(Stored entries)
************
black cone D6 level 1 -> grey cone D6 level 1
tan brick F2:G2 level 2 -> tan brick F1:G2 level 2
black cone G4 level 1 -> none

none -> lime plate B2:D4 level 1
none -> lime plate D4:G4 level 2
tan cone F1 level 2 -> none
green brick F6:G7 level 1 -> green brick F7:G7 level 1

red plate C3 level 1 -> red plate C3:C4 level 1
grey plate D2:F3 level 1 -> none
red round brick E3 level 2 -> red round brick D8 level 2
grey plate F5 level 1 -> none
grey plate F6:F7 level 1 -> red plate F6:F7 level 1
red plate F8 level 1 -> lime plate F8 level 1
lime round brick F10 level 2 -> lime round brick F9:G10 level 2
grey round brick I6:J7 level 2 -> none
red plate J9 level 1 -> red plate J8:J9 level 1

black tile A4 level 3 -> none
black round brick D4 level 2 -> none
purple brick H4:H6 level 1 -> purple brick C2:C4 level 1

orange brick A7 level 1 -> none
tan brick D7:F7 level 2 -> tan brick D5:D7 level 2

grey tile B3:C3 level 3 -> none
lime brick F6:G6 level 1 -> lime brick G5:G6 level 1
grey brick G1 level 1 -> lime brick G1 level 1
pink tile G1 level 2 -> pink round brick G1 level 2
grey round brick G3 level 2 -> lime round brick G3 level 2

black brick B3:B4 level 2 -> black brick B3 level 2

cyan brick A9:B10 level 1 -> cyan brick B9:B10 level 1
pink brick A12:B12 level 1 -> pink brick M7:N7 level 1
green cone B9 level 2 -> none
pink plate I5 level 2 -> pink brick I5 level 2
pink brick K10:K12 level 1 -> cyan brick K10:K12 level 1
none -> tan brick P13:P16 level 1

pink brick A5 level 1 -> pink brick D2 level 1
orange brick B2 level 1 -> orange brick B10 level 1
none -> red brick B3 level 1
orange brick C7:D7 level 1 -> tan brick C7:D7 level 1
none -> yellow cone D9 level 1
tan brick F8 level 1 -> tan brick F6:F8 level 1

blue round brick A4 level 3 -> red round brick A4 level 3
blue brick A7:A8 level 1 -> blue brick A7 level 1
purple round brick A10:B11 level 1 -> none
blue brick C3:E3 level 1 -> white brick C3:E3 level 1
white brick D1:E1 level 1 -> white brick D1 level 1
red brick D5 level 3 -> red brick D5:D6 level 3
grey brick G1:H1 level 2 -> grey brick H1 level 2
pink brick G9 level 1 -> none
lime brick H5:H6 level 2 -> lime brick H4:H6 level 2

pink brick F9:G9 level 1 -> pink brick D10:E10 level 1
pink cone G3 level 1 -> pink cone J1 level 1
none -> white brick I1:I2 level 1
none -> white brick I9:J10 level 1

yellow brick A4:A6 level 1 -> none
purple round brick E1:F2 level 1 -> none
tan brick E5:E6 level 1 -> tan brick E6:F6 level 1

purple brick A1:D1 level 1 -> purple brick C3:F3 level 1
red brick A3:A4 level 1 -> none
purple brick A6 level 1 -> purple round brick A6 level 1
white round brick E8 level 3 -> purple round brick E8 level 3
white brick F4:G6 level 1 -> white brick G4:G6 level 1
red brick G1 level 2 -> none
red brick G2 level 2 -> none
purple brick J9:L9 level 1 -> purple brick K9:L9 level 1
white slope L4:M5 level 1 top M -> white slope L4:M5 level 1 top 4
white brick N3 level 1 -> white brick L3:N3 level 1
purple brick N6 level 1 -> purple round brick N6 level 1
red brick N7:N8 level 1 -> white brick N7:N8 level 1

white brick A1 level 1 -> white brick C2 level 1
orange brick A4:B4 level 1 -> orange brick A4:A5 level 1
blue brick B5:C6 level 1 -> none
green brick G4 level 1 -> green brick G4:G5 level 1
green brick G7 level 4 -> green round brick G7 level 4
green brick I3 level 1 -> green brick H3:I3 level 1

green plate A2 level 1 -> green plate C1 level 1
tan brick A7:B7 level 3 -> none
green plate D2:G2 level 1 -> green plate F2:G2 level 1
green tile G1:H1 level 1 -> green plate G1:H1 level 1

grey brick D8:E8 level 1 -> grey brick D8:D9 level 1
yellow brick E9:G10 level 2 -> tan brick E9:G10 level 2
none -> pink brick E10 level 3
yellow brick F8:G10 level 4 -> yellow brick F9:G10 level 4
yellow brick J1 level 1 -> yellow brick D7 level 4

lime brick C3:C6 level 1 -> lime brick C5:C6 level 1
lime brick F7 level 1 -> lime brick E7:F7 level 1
************
- [WHAT TO WORK ON] Your reply is to repeat, unchanged, the lines above running from the one with "white slope L4:M5 level 1 top M" up to and including the one with "blue brick B5:C6 level 1 -> none".

- [FINISHED EXERCISE]
white slope L4:M5 level 1 top M -> white slope L4:M5 level 1 top 4
white brick N3 level 1 -> white brick L3:N3 level 1
purple brick N6 level 1 -> purple round brick N6 level 1
red brick N7:N8 level 1 -> white brick N7:N8 level 1

white brick A1 level 1 -> white brick C2 level 1
orange brick A4:B4 level 1 -> orange brick A4:A5 level 1
blue brick B5:C6 level 1 -> none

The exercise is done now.